→ **What you will do**: Collect each line of the entries that holds the string "plus".

→ **Records provided**:
================================
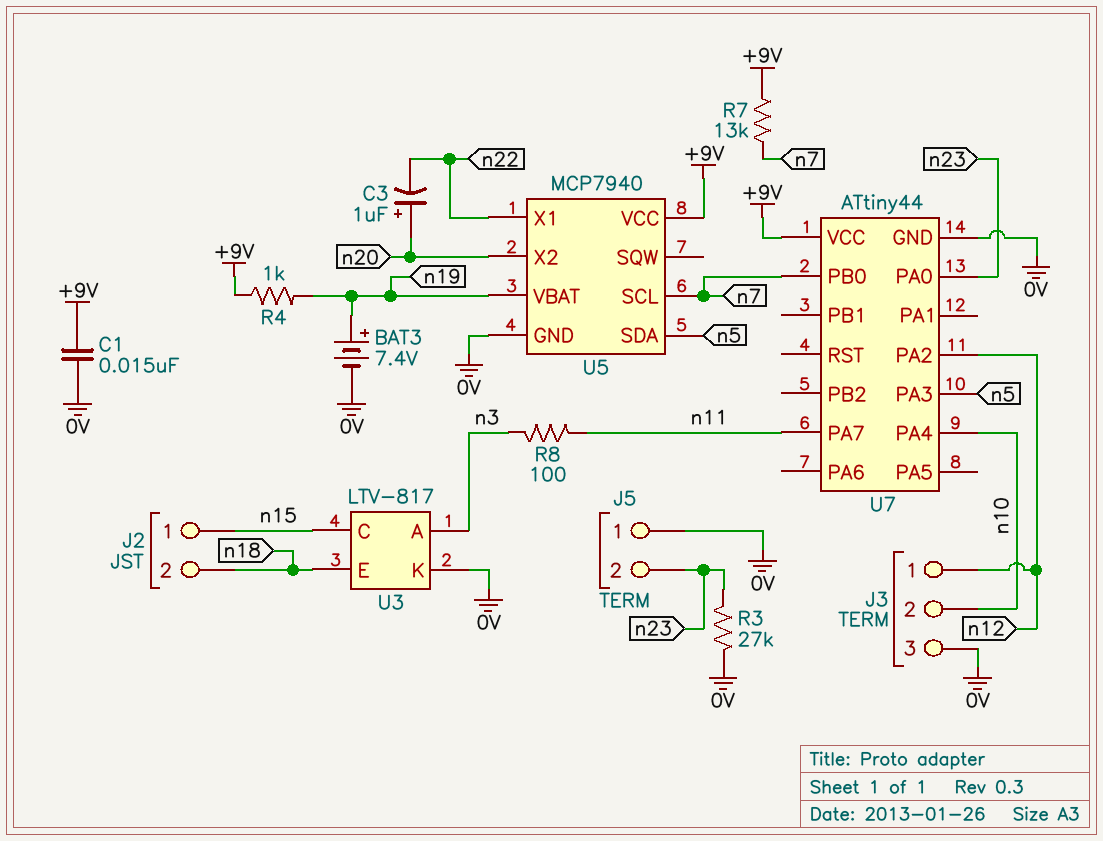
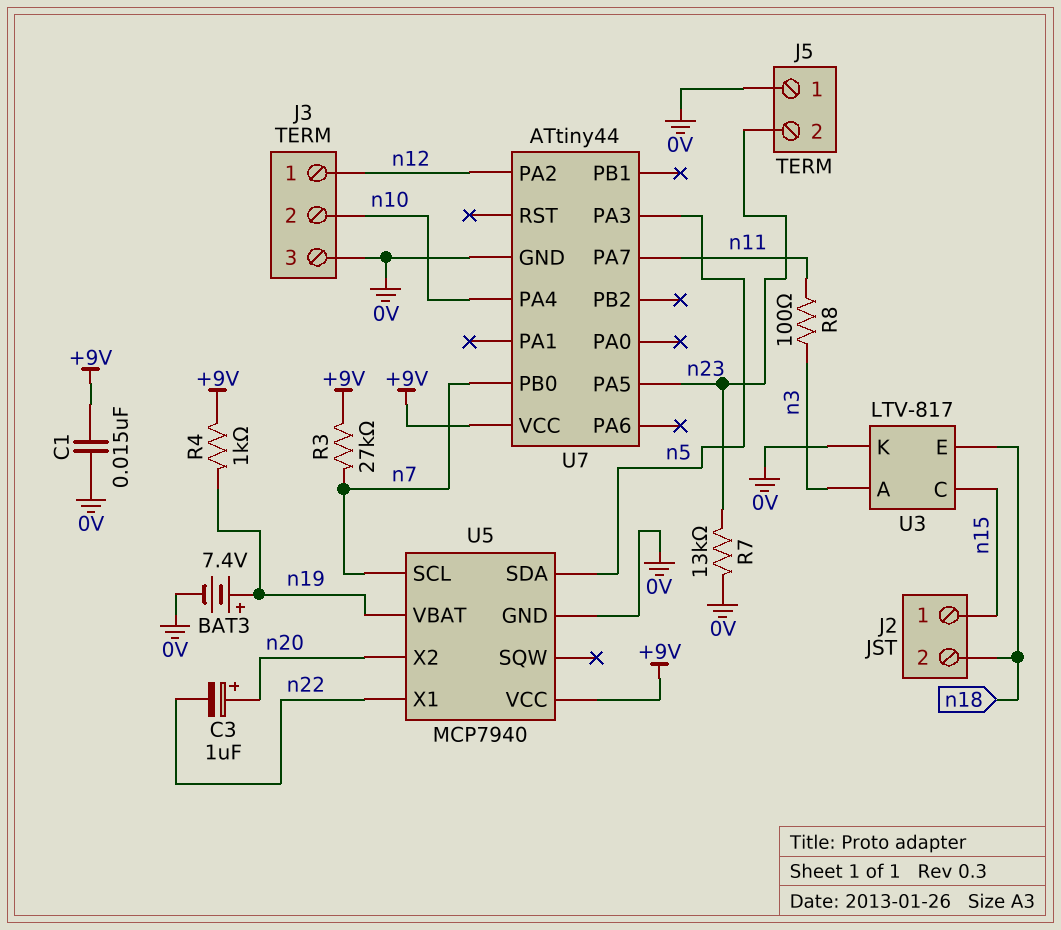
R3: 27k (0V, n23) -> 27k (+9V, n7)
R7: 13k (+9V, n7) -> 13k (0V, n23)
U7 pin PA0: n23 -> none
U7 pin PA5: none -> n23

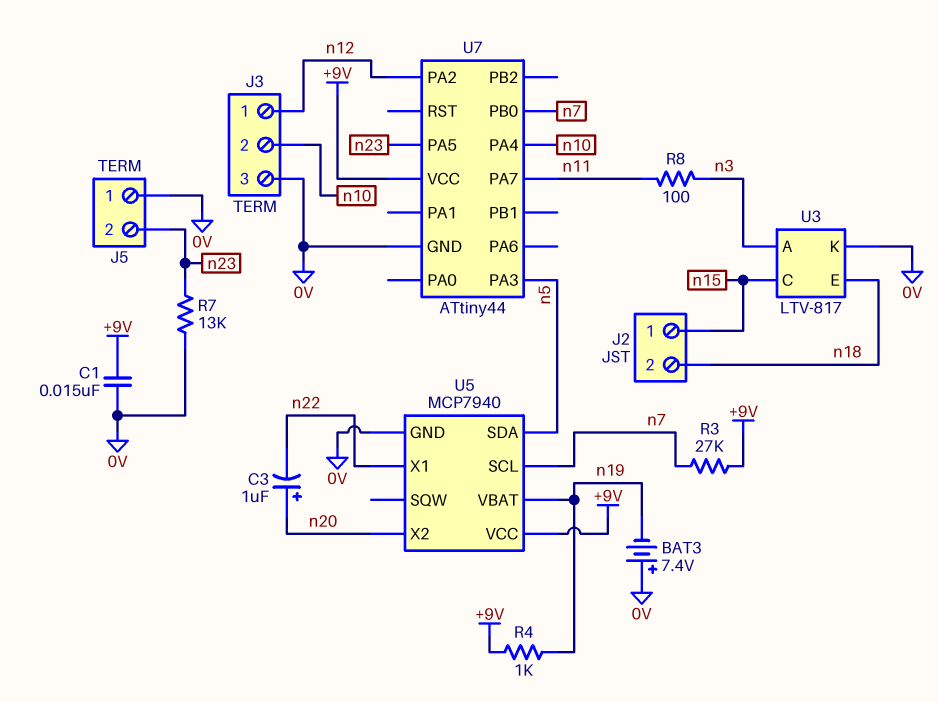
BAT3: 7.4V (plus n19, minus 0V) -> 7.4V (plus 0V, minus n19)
================================
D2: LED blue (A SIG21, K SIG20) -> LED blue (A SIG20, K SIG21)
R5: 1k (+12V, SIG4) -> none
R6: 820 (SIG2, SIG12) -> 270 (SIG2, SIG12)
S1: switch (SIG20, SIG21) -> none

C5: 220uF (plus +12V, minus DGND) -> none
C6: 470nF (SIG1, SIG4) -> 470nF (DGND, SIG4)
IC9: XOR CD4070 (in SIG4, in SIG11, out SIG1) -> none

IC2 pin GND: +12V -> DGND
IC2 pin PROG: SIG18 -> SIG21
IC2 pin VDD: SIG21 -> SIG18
================================
→ **Result for this exercise**:
BAT3: 7.4V (plus n19, minus 0V) -> 7.4V (plus 0V, minus n19)
C5: 220uF (plus +12V, minus DGND) -> none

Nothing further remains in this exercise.